WHAT THE TASK ASKS:
Transcribe the records from the line containing "(59, 492) = (619, 136): purple" onward, up to and including the final line, exactly and without anything else.
Start of RECORDS SUPPLIED
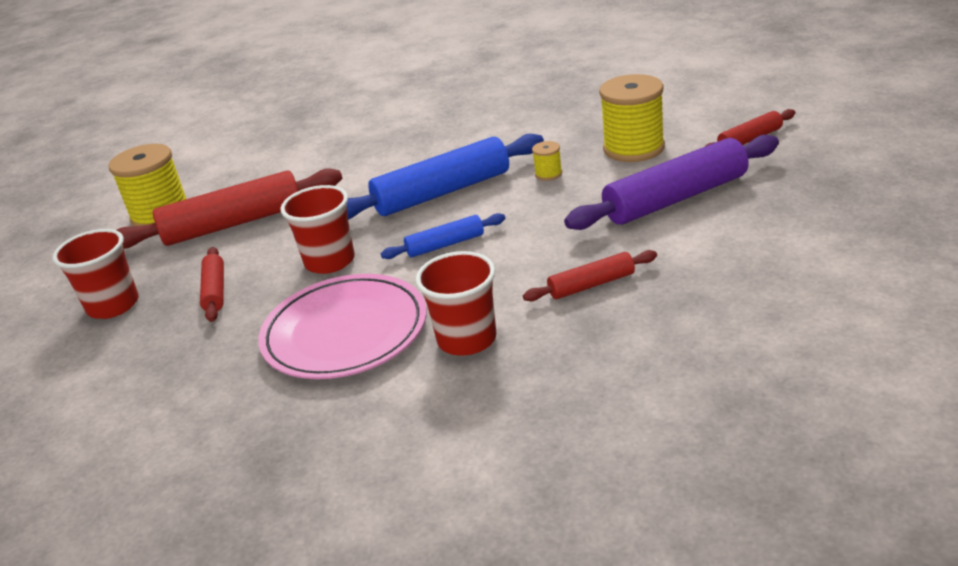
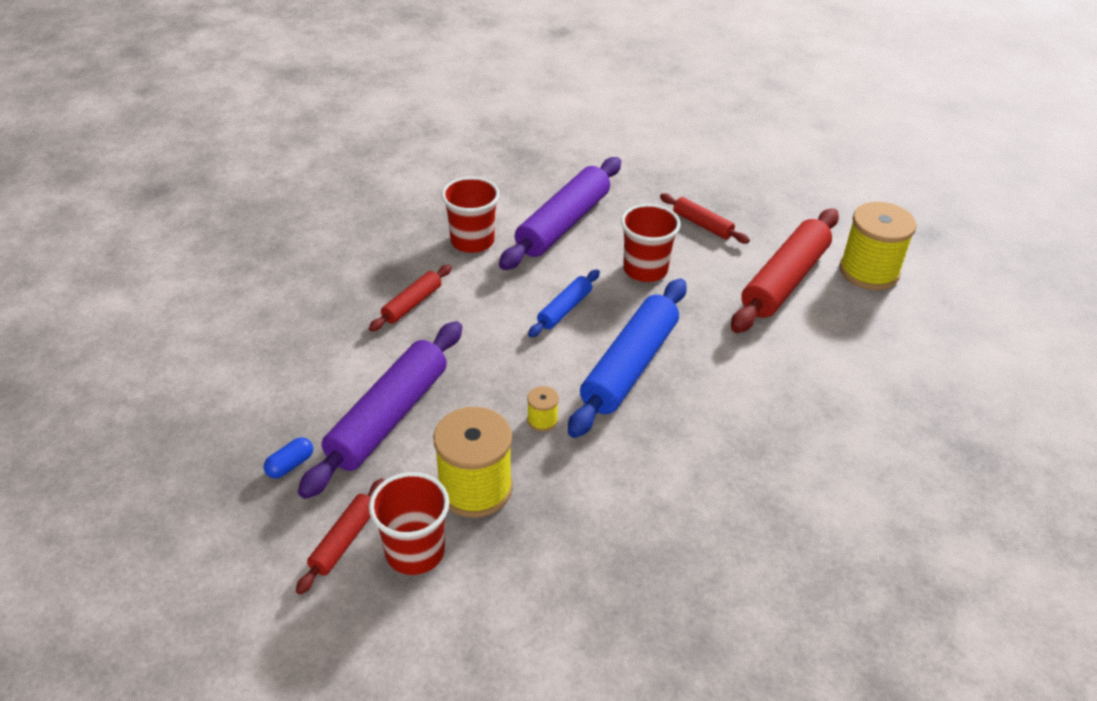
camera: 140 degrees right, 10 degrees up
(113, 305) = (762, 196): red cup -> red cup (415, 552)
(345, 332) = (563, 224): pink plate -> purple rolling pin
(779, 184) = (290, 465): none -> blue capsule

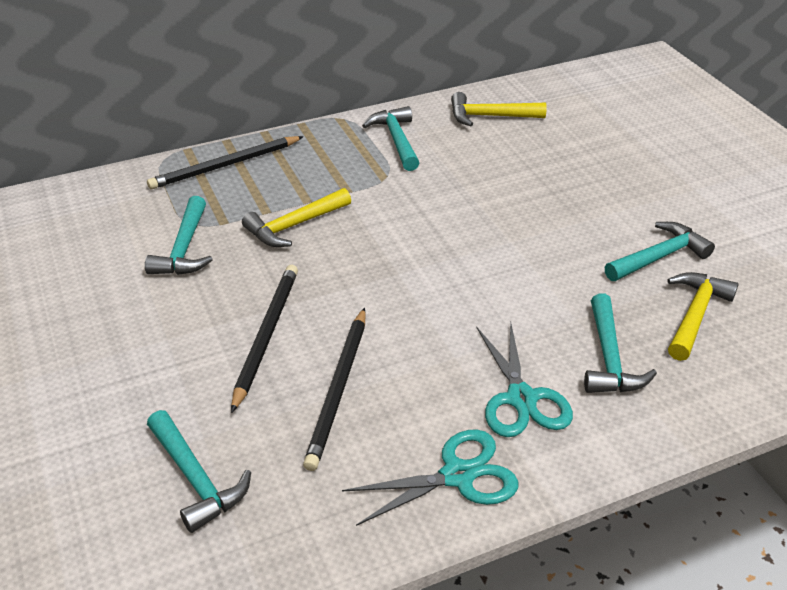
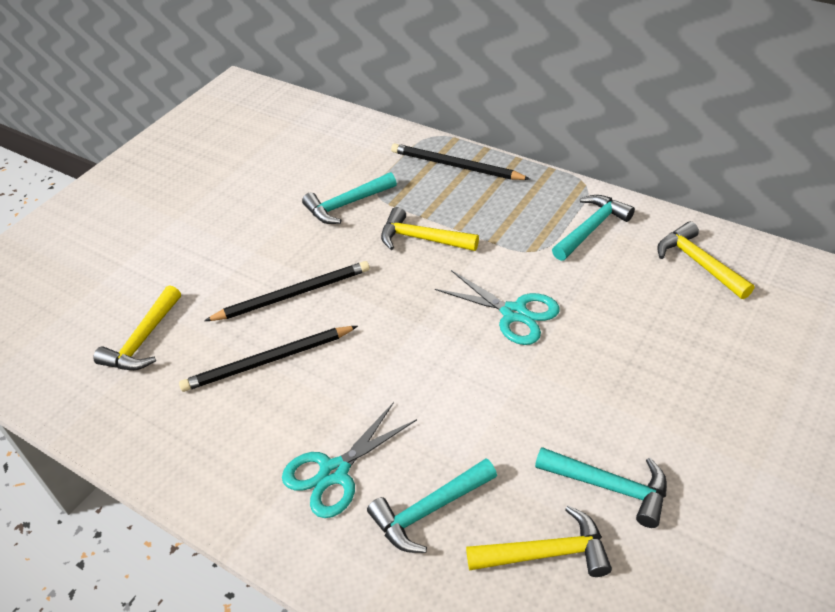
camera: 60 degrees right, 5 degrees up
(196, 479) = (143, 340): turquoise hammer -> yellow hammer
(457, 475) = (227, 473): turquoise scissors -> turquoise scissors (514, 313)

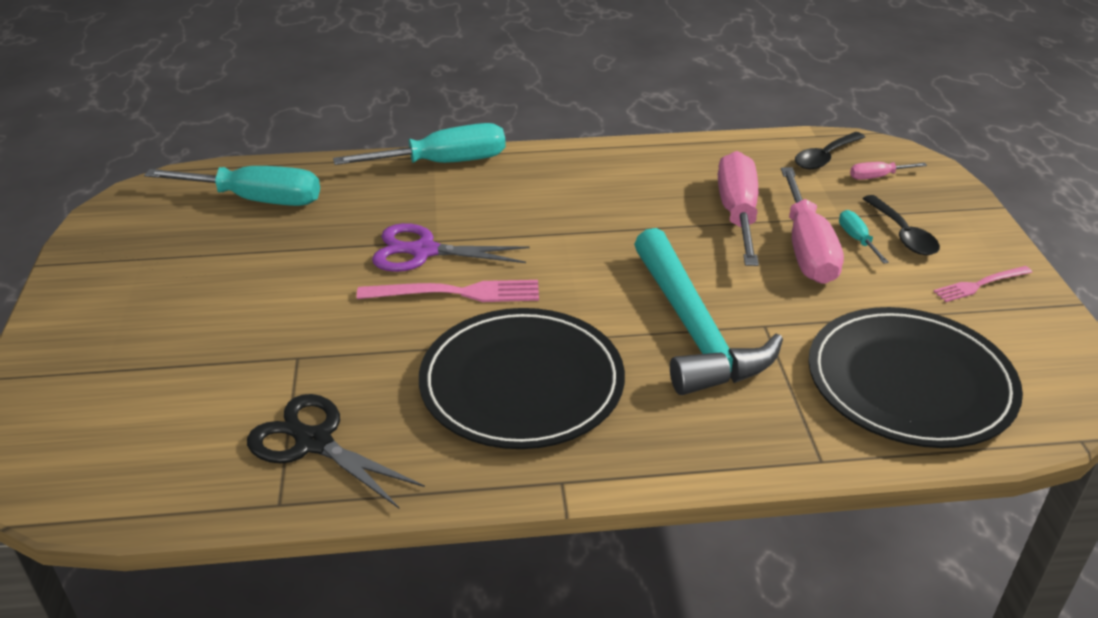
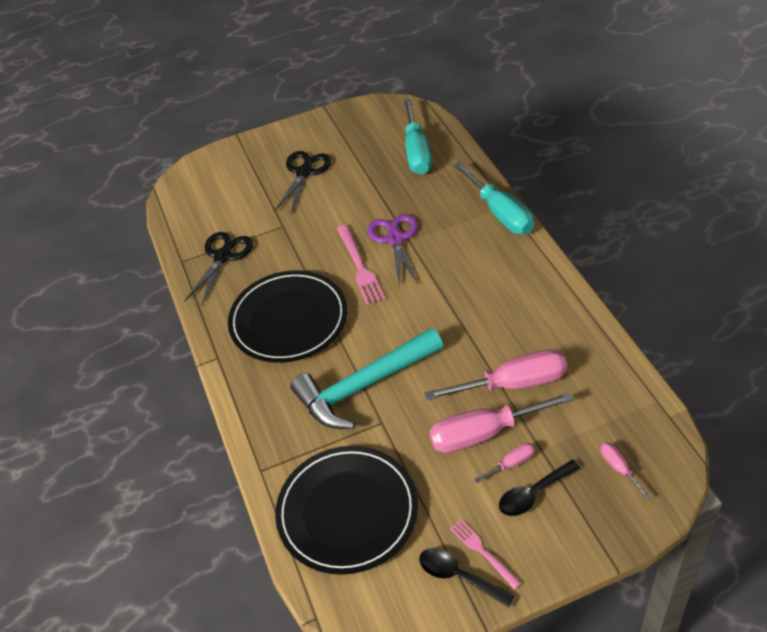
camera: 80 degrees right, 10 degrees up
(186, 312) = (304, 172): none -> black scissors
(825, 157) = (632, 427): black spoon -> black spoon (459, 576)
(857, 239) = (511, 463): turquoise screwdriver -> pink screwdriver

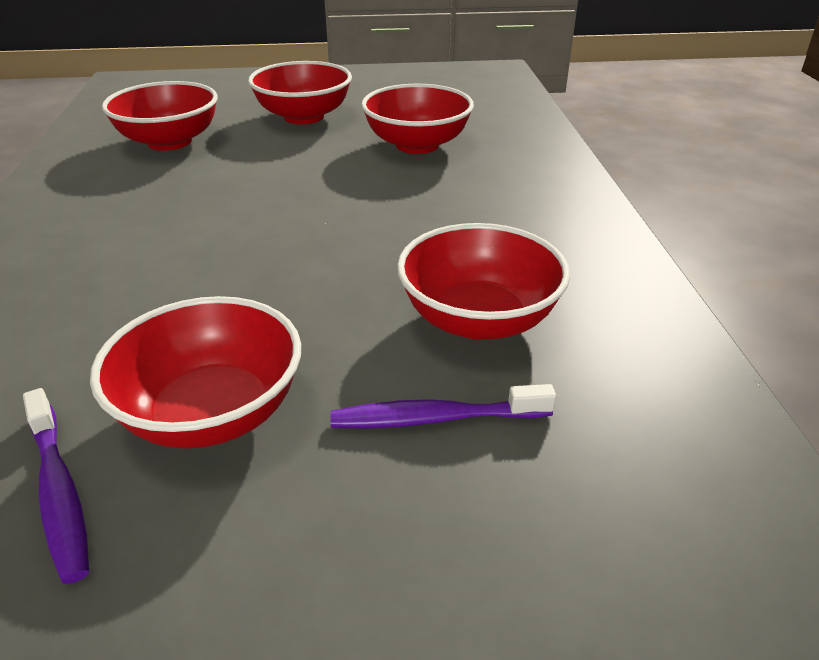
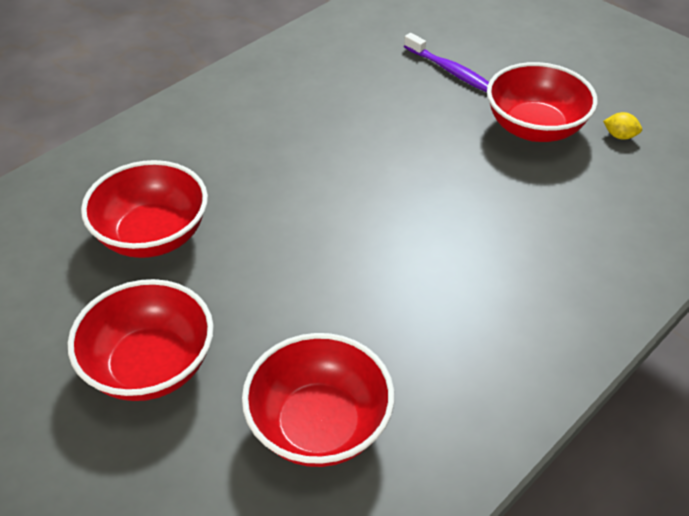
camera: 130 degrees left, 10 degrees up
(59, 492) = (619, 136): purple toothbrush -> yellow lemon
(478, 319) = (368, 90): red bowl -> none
End of RECORDS SUPPLIED
SOLUTION TO THIS PROBLEM:
(59, 492) = (619, 136): purple toothbrush -> yellow lemon
(478, 319) = (368, 90): red bowl -> none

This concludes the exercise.